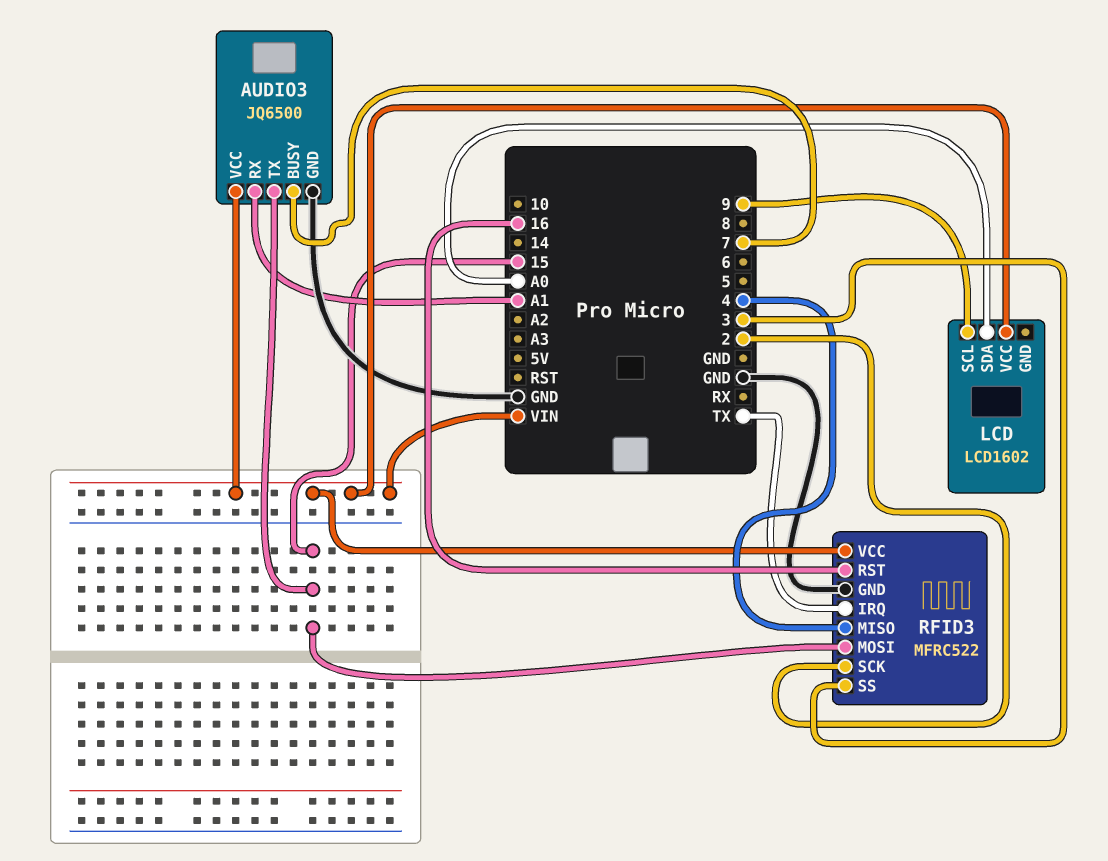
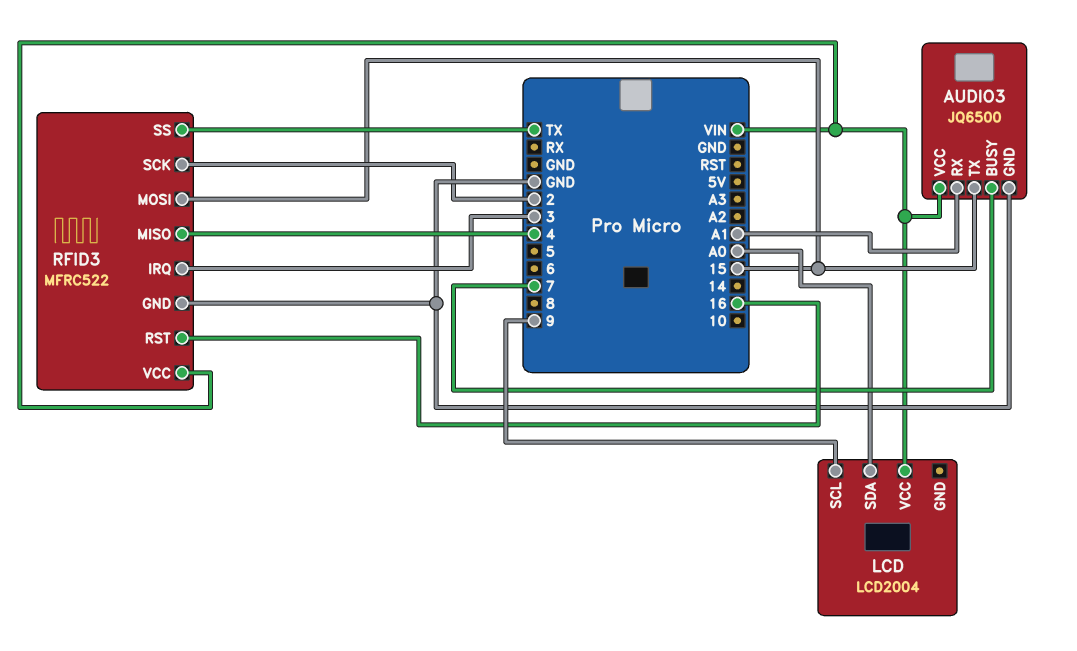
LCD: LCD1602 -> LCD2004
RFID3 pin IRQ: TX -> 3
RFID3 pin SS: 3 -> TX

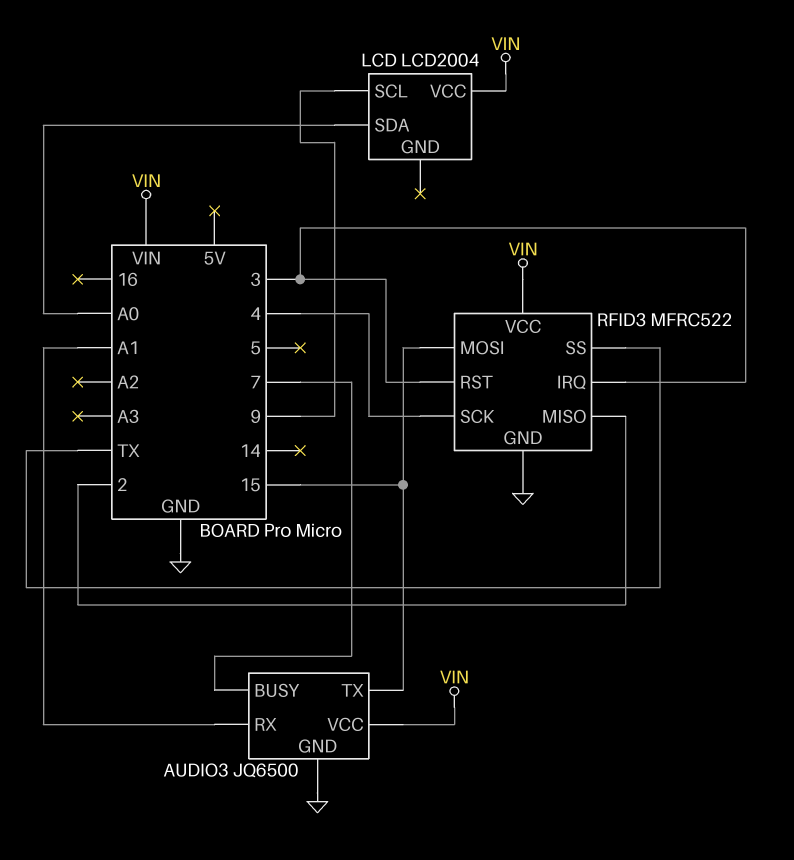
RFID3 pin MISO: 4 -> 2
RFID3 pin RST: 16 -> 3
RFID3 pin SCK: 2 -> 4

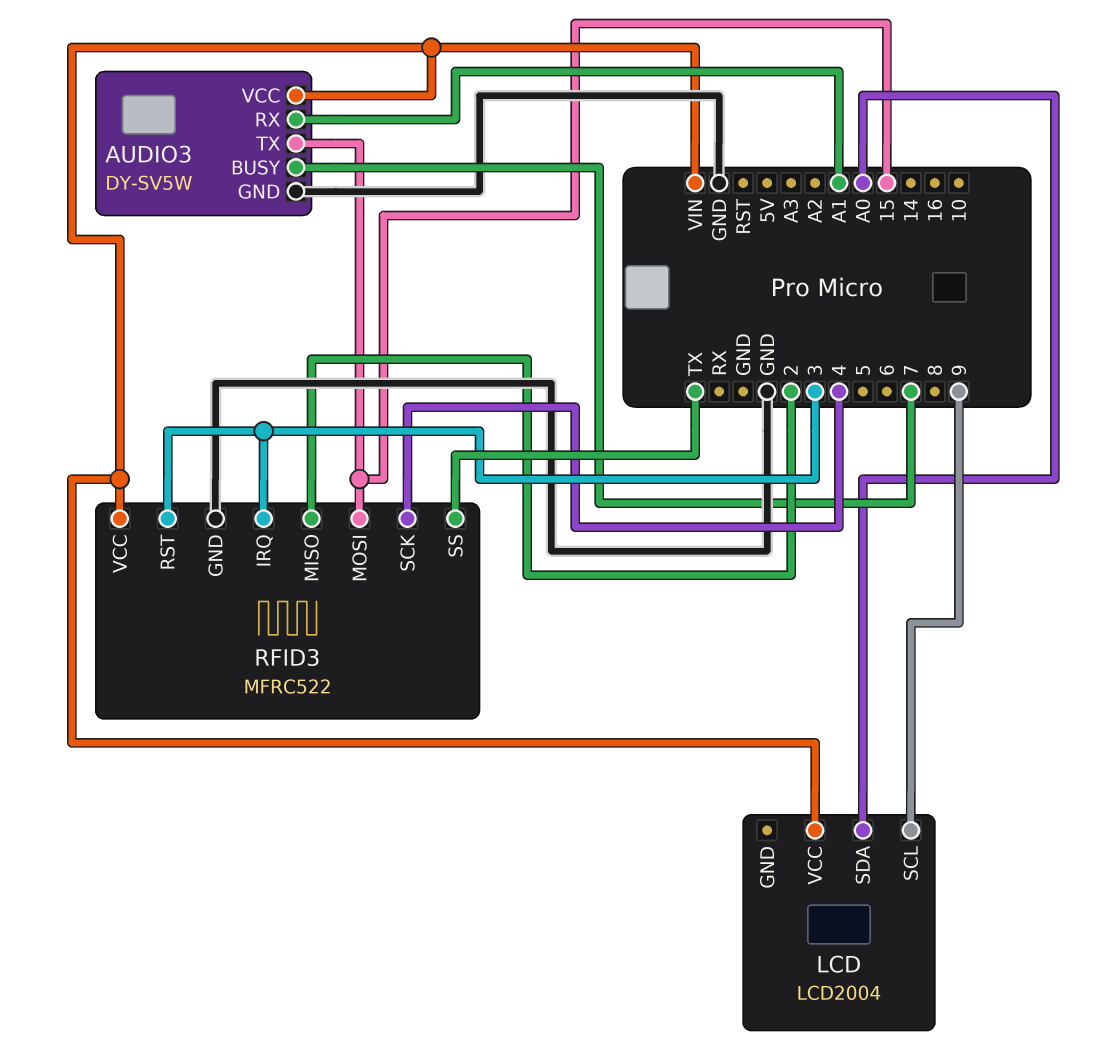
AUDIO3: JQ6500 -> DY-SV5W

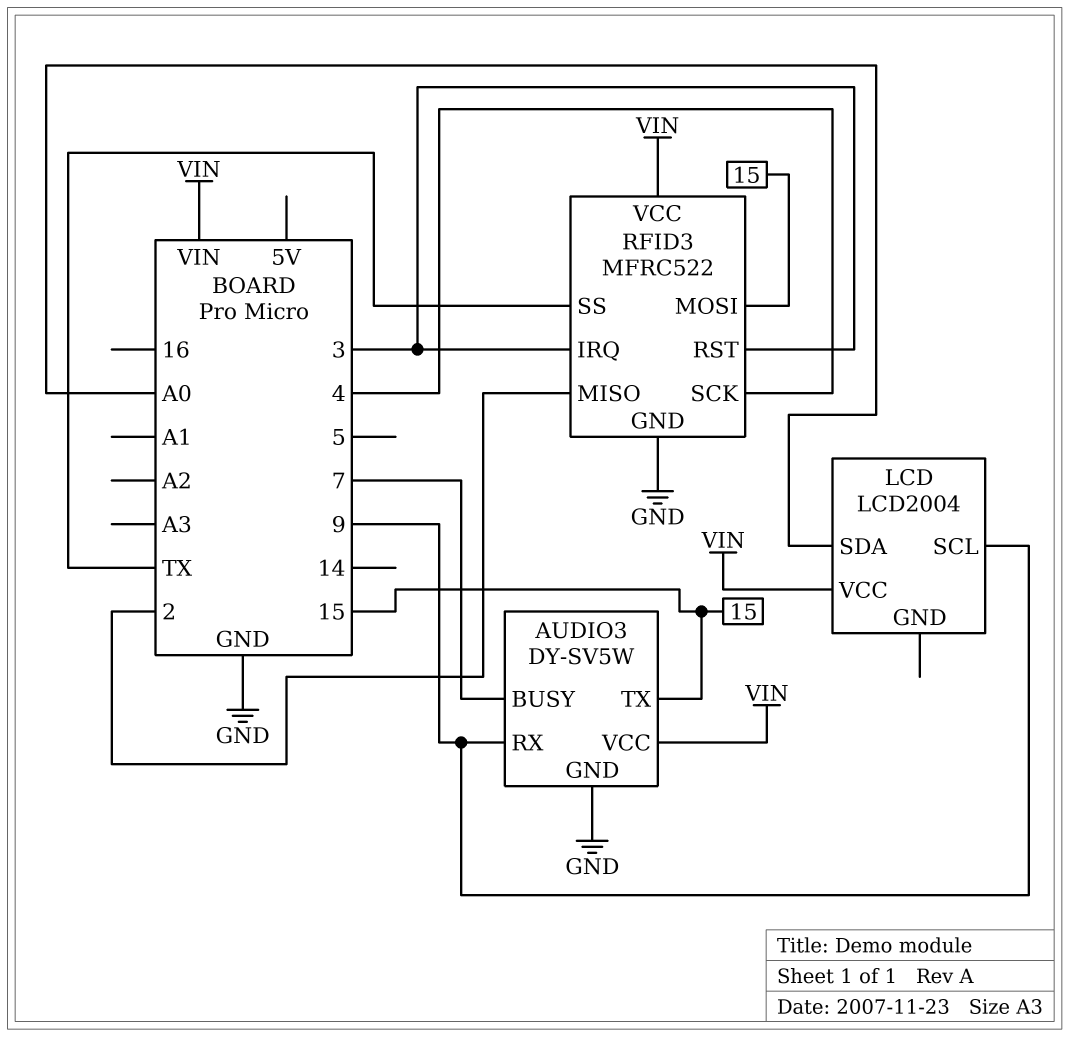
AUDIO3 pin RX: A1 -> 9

* **Exercise details**
If any entry holds a picture, drop the picture and copy everything else exactly.

* **Written answer**
LCD: LCD1602 -> LCD2004
RFID3 pin IRQ: TX -> 3
RFID3 pin SS: 3 -> TX

RFID3 pin MISO: 4 -> 2
RFID3 pin RST: 16 -> 3
RFID3 pin SCK: 2 -> 4

AUDIO3: JQ6500 -> DY-SV5W

AUDIO3 pin RX: A1 -> 9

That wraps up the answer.